[Start of section]

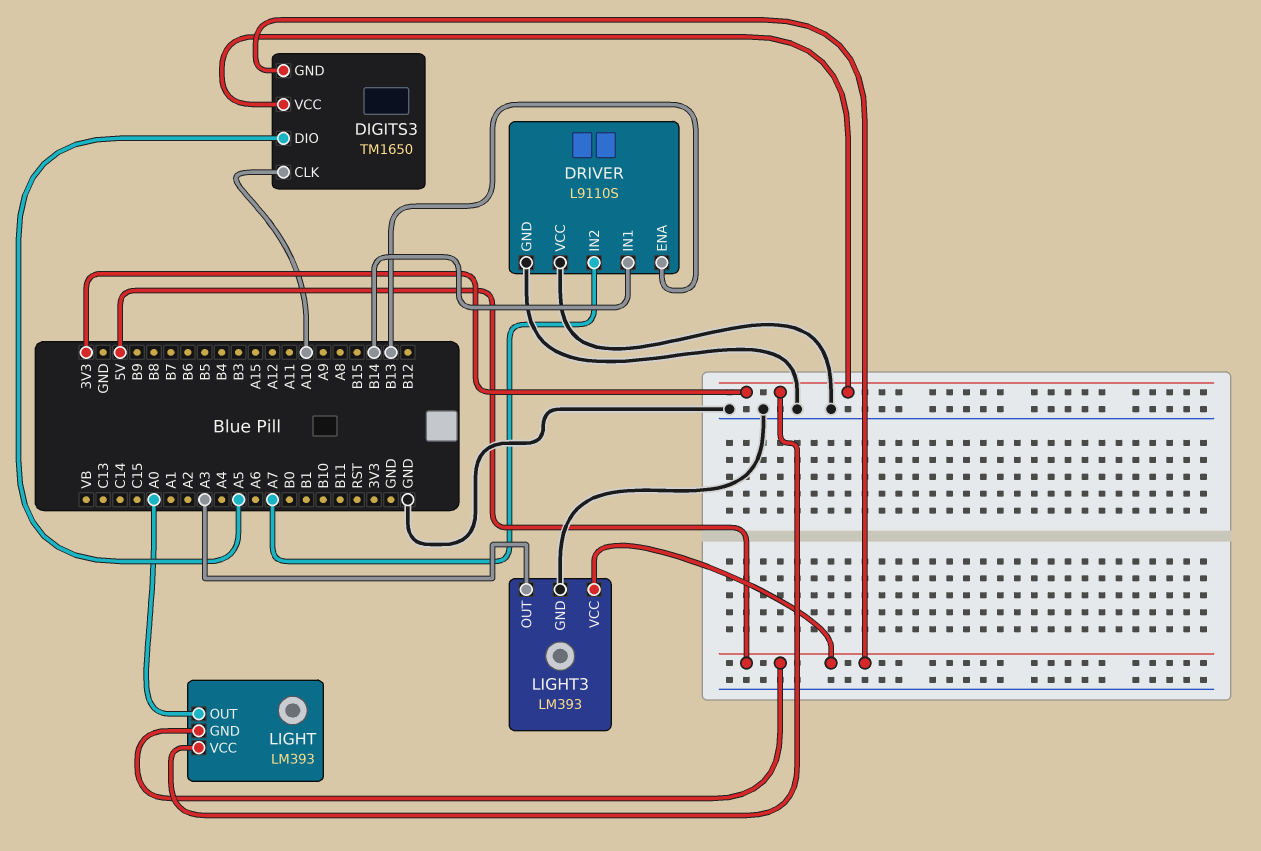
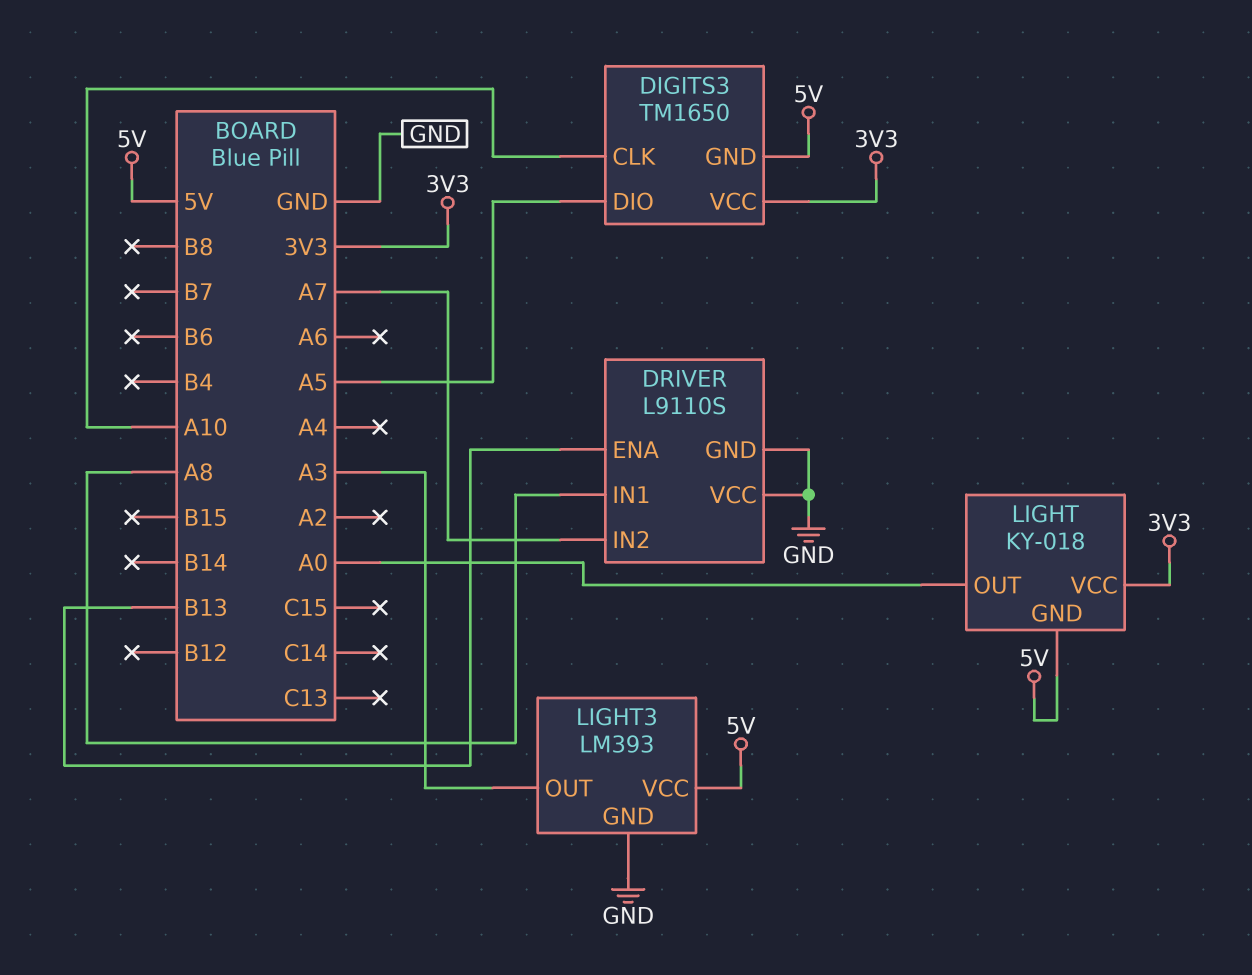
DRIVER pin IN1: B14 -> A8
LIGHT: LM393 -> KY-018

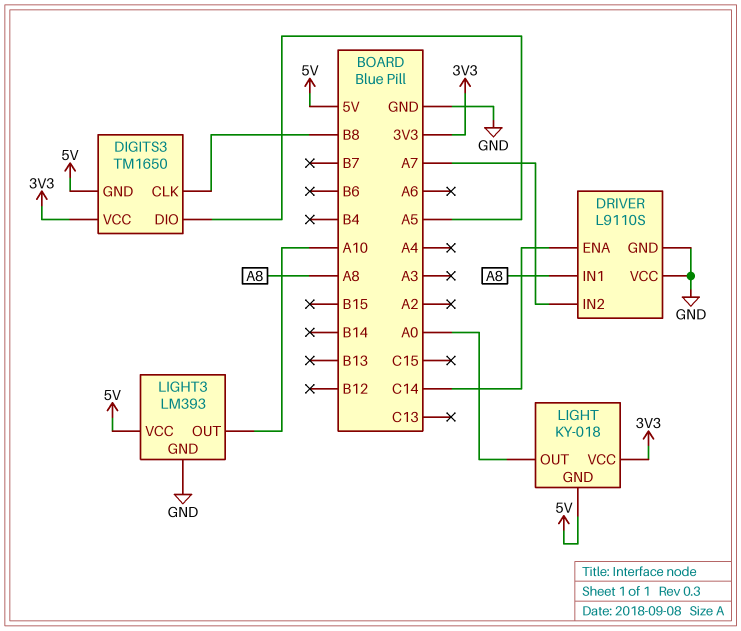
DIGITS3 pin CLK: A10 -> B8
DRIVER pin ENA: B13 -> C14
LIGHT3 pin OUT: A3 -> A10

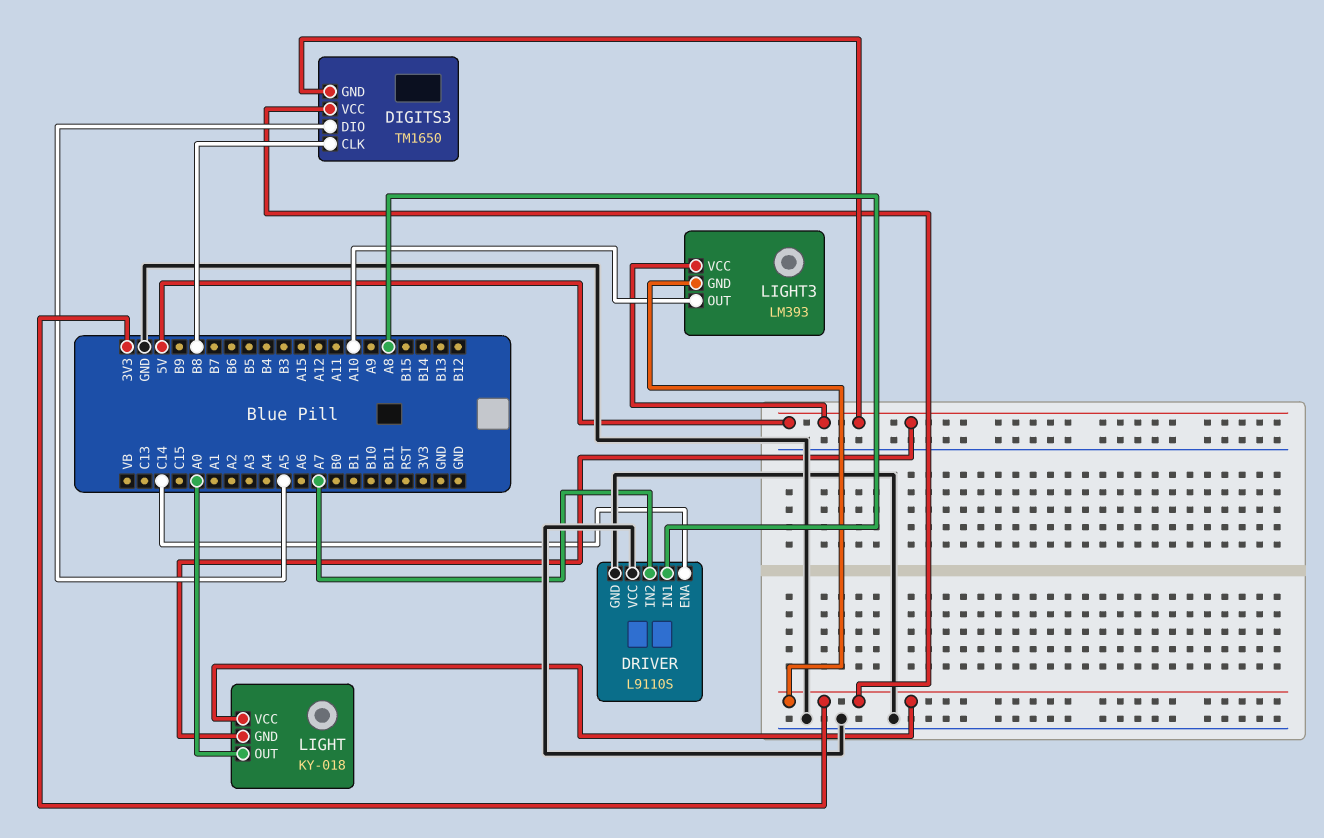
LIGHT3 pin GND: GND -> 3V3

[End of section]

_WHAT IS NEEDED_: Please output the entries above exactly, leaving out every picture.

_EXERCISE OUTPUT_:
DRIVER pin IN1: B14 -> A8
LIGHT: LM393 -> KY-018

DIGITS3 pin CLK: A10 -> B8
DRIVER pin ENA: B13 -> C14
LIGHT3 pin OUT: A3 -> A10

LIGHT3 pin GND: GND -> 3V3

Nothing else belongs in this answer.